ASSIGNED TASK —
From the first line to the last, restate the data exactly, leaving out the images.

INFORMATION SUPPLIED —
- Opening Delimiter -
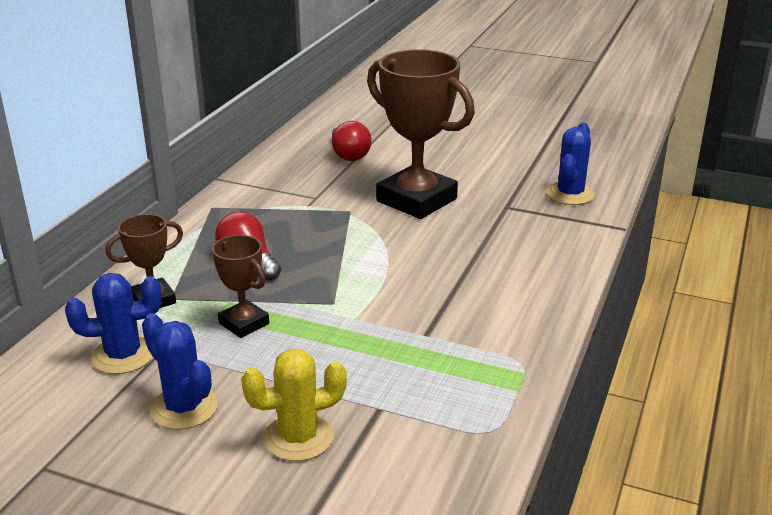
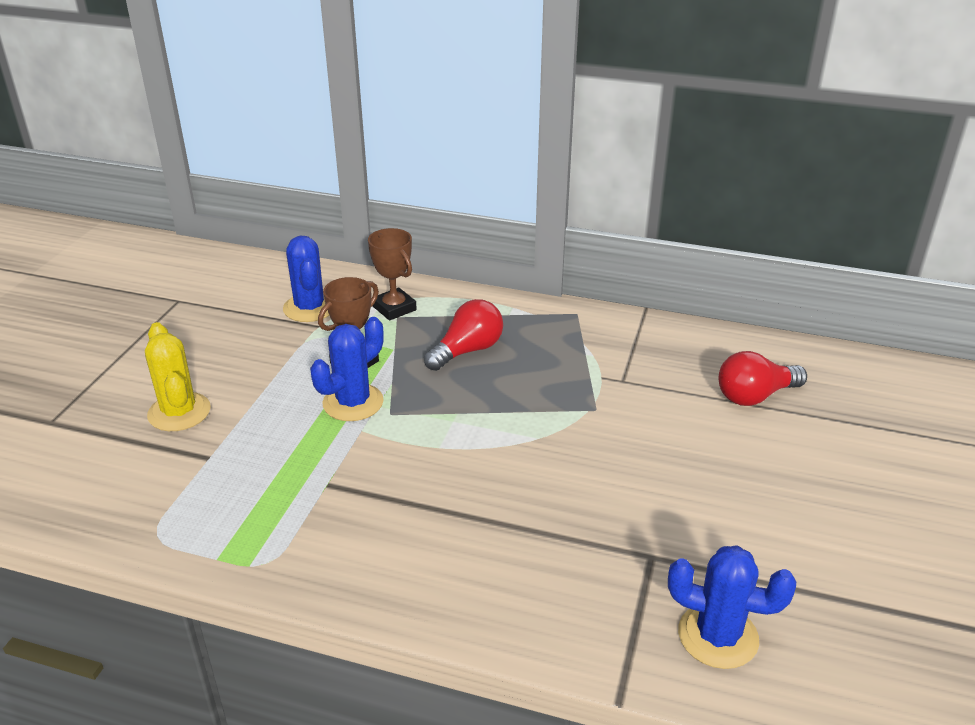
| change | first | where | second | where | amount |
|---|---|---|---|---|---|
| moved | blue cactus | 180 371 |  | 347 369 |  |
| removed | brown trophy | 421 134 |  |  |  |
- Closing Delimiter -
YOUR SOLUTION —
| change | first | where | second | where | amount |
|---|---|---|---|---|---|
| moved | blue cactus | 180 371 |  | 347 369 |  |
| removed | brown trophy | 421 134 |  |  |  |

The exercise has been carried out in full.